[Scene change data]
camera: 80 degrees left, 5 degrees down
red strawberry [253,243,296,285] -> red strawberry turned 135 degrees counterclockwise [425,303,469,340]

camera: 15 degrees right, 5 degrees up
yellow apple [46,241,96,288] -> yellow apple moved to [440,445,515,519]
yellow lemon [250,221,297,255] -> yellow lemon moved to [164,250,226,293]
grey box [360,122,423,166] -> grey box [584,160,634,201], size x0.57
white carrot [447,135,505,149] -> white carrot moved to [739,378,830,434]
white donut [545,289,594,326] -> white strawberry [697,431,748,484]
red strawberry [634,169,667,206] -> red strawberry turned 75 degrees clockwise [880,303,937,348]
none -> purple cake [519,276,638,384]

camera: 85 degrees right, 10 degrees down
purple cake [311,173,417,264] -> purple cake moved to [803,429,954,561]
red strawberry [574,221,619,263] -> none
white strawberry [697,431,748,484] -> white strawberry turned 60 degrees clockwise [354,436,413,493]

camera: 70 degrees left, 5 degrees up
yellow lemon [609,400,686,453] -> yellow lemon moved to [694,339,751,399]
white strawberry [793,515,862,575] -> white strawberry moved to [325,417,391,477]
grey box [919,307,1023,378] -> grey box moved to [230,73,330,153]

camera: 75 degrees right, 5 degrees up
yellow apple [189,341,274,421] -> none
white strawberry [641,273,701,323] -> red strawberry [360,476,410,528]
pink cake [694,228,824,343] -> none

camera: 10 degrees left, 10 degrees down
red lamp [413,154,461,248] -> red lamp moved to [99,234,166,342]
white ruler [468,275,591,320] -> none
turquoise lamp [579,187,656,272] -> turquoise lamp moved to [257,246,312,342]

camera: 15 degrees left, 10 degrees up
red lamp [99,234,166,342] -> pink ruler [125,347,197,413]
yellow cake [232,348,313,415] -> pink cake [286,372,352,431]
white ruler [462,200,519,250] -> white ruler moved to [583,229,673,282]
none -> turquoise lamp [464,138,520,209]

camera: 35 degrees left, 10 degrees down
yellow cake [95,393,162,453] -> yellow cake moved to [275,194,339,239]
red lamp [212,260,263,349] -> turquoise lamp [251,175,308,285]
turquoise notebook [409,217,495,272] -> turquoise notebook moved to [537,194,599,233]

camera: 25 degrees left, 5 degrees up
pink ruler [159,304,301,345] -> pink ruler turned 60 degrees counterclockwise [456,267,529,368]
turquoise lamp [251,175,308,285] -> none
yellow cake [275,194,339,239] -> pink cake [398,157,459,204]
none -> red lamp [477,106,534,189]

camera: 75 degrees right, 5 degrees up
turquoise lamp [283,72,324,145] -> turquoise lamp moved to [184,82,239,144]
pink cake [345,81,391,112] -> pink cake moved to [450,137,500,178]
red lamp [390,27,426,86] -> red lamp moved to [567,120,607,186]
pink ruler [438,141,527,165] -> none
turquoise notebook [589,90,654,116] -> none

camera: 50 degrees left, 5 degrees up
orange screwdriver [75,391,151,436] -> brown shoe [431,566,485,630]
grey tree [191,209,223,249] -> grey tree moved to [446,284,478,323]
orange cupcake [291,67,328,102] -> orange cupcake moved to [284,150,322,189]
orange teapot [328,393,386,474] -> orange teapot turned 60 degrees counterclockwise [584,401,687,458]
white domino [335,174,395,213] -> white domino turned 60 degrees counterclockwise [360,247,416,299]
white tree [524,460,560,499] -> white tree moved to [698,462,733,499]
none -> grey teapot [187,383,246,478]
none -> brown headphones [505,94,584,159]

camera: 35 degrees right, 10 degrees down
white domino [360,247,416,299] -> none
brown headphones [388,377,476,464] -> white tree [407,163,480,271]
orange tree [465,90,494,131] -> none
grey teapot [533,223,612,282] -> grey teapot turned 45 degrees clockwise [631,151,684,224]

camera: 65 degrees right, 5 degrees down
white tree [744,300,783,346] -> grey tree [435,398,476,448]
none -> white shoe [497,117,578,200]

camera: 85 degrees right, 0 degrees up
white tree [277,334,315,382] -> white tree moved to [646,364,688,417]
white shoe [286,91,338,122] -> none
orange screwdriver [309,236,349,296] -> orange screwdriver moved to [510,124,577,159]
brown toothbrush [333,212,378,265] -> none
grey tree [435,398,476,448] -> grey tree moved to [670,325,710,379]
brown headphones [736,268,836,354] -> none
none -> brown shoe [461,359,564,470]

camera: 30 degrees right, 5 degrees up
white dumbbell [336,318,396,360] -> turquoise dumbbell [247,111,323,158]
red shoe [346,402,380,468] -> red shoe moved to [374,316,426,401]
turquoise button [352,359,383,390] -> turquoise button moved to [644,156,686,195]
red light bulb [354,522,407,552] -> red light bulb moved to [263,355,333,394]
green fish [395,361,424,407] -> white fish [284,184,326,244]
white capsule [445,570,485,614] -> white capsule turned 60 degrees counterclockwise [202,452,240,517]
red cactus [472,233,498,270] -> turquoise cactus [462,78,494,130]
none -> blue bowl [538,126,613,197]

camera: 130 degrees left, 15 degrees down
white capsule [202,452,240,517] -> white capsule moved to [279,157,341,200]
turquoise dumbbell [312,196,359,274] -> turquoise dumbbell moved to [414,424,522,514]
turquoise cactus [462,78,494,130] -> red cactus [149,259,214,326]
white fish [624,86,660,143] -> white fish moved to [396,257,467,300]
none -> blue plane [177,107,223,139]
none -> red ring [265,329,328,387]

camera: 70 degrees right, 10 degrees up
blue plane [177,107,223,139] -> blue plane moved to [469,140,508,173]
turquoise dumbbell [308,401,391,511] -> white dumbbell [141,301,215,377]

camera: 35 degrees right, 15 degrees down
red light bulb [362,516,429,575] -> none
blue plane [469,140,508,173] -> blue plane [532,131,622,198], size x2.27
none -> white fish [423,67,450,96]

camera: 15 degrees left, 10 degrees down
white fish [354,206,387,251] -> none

What is required »
Determine how many lines of the entries above carry the string "lamp", and give that number alone.

Response area »
9